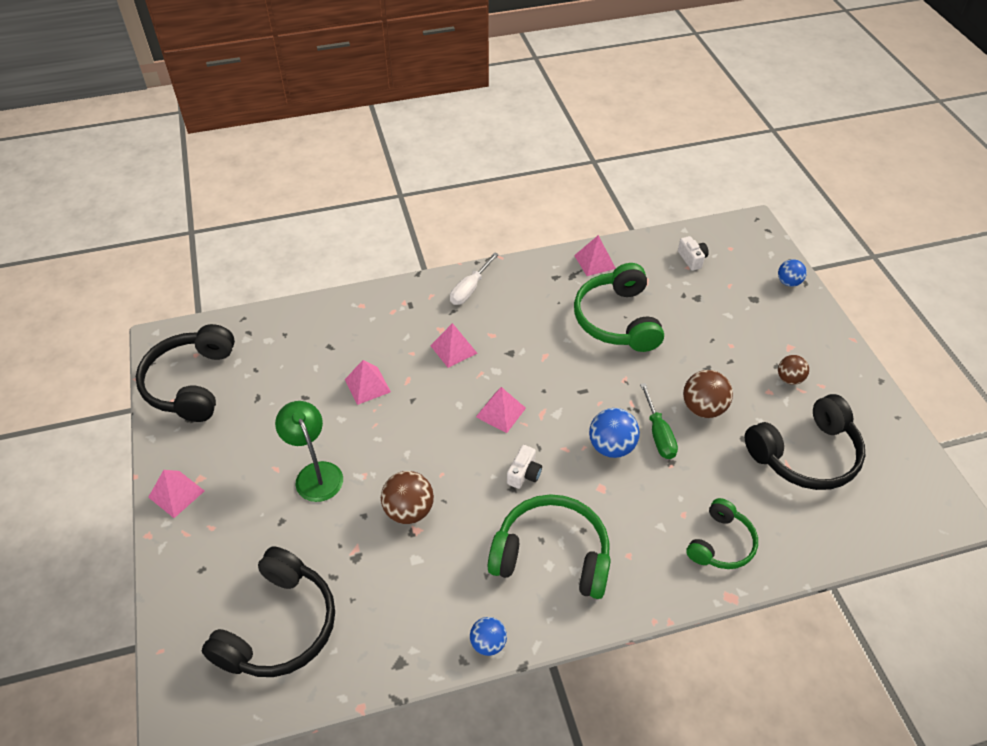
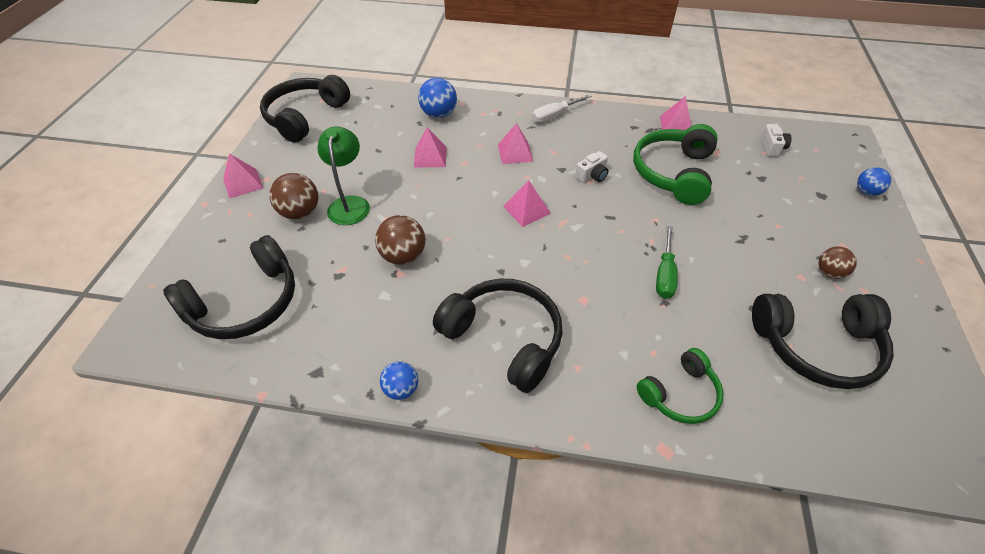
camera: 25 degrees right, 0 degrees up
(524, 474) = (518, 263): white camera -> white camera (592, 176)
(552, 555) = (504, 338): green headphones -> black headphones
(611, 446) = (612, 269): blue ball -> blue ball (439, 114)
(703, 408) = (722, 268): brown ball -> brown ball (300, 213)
_ _ _ _ _
Could you write out, unchanged, the line with "(552, 555) = (504, 338): green" and every line after it in the data above?

• **TASK OUTPUT**
(552, 555) = (504, 338): green headphones -> black headphones
(611, 446) = (612, 269): blue ball -> blue ball (439, 114)
(703, 408) = (722, 268): brown ball -> brown ball (300, 213)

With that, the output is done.